_What the exercise asks_
Give the entries back exactly, dropping each image.

_Provided records_
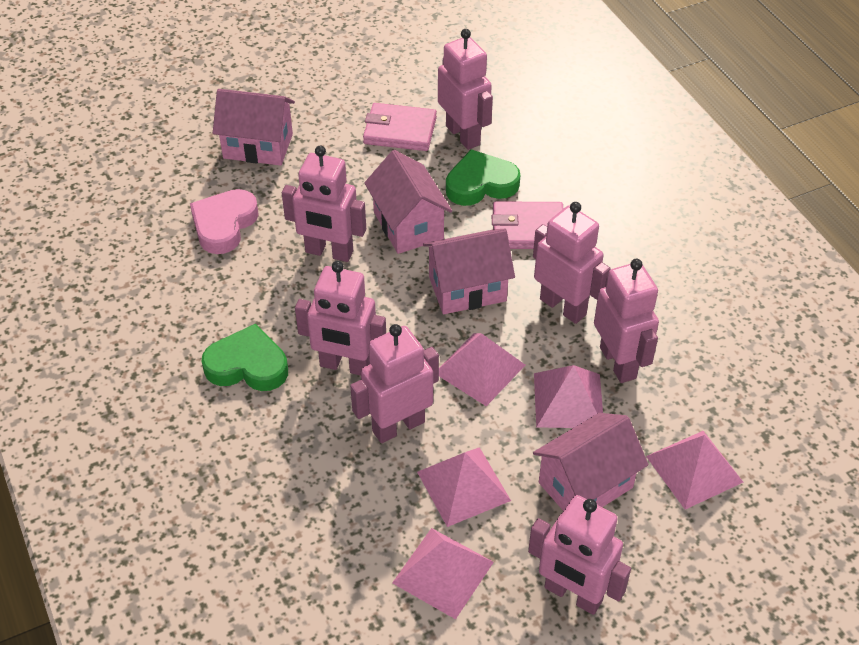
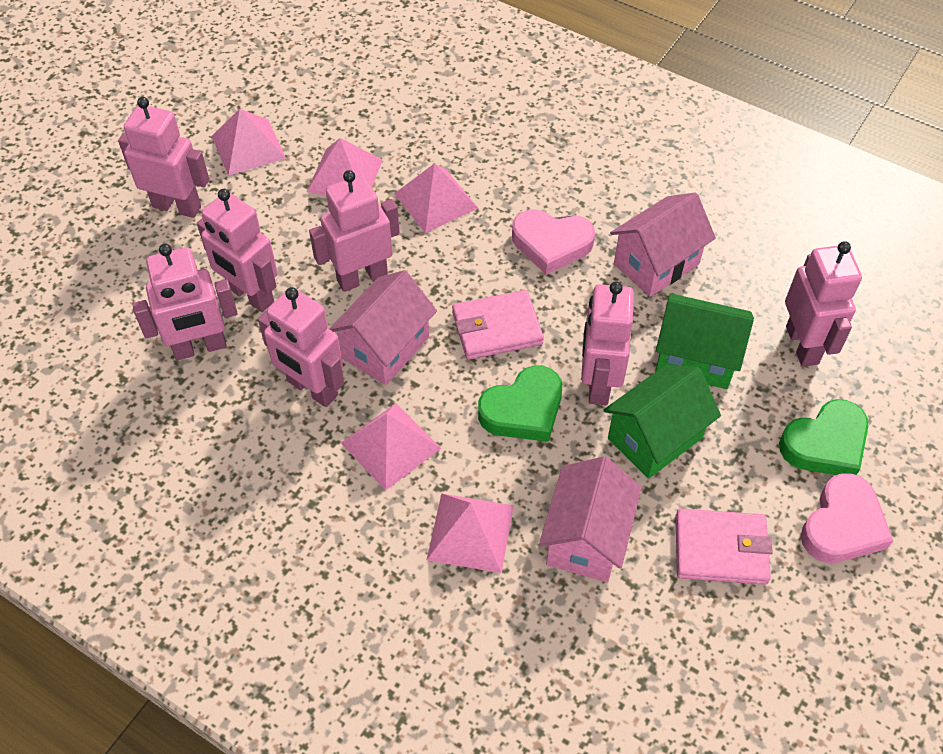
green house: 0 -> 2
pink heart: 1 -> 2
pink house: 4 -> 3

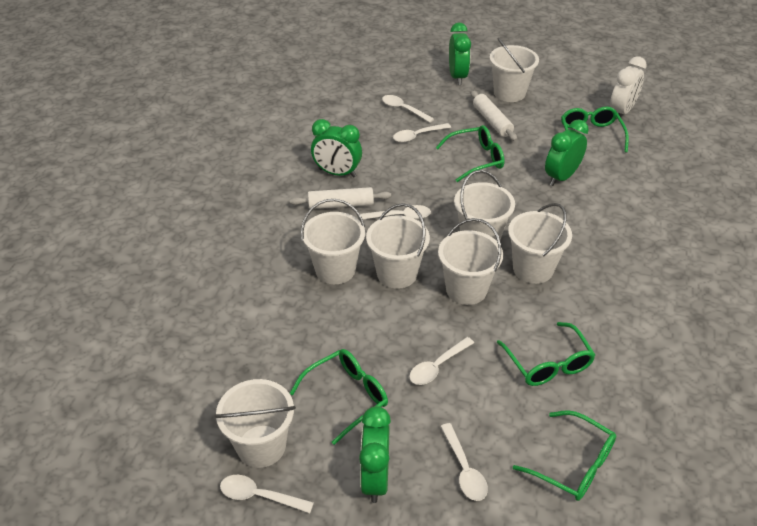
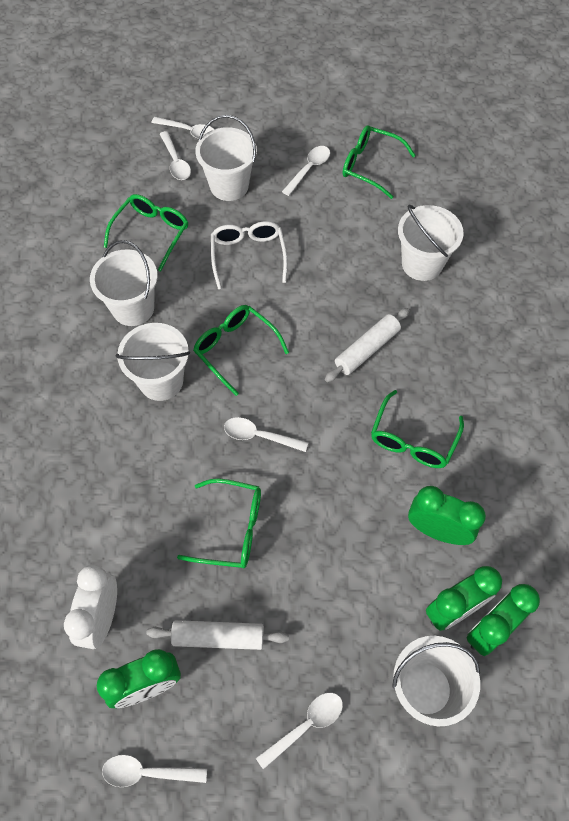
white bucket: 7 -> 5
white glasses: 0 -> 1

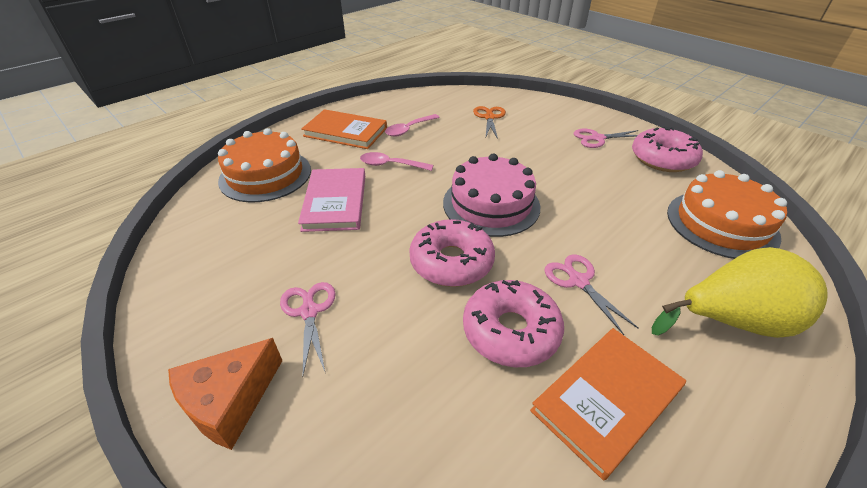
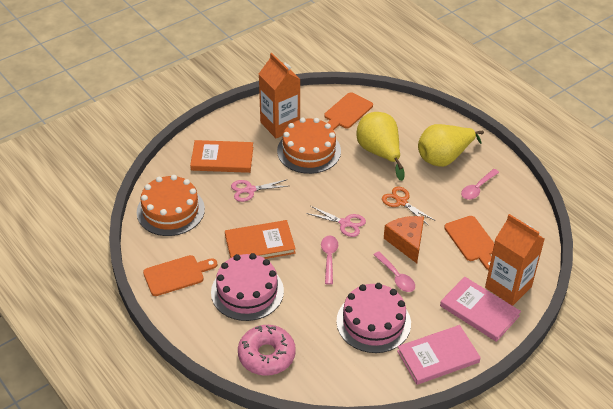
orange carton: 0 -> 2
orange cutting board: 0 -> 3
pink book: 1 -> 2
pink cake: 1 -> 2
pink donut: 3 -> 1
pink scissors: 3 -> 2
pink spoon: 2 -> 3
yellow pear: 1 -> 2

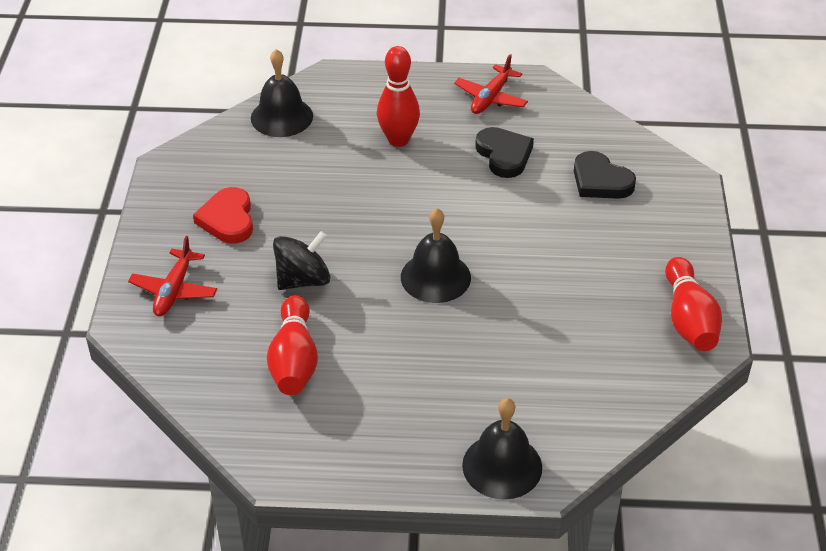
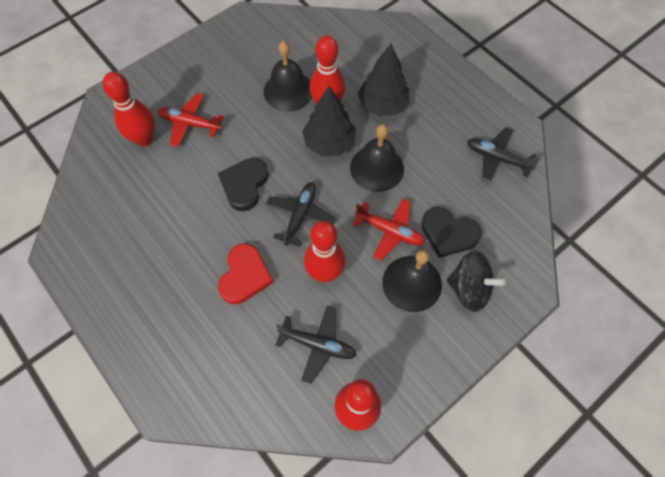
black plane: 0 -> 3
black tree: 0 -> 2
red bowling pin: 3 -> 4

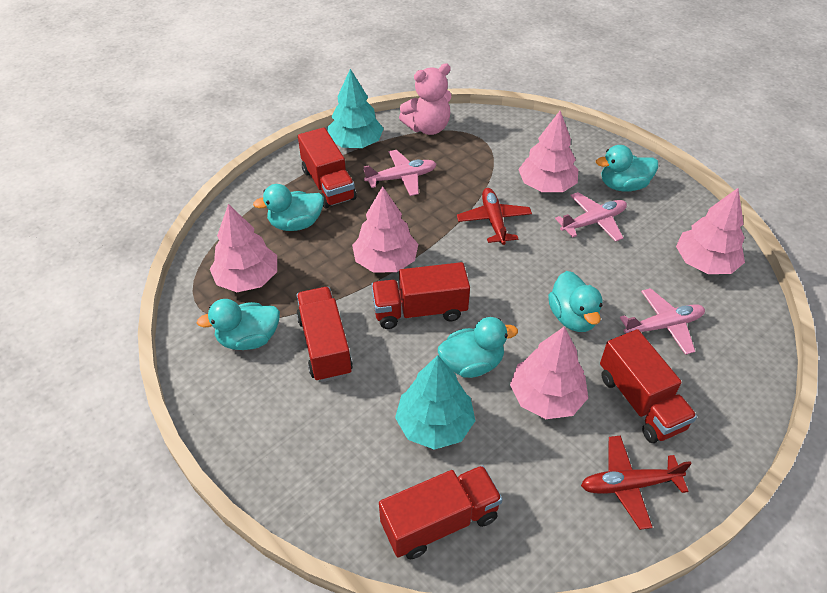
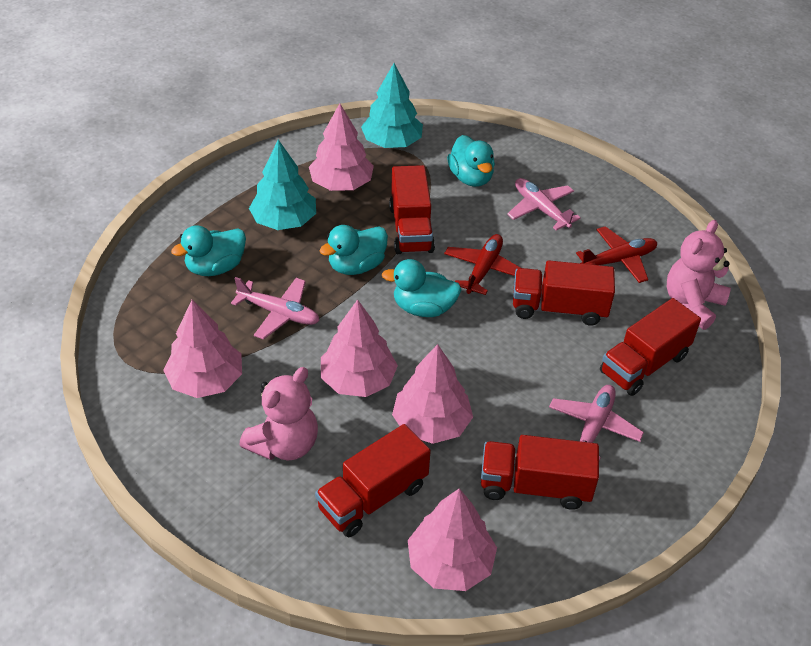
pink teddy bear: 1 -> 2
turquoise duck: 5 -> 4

_Answer space_
green house: 0 -> 2
pink heart: 1 -> 2
pink house: 4 -> 3

white bucket: 7 -> 5
white glasses: 0 -> 1

orange carton: 0 -> 2
orange cutting board: 0 -> 3
pink book: 1 -> 2
pink cake: 1 -> 2
pink donut: 3 -> 1
pink scissors: 3 -> 2
pink spoon: 2 -> 3
yellow pear: 1 -> 2

black plane: 0 -> 3
black tree: 0 -> 2
red bowling pin: 3 -> 4

pink teddy bear: 1 -> 2
turquoise duck: 5 -> 4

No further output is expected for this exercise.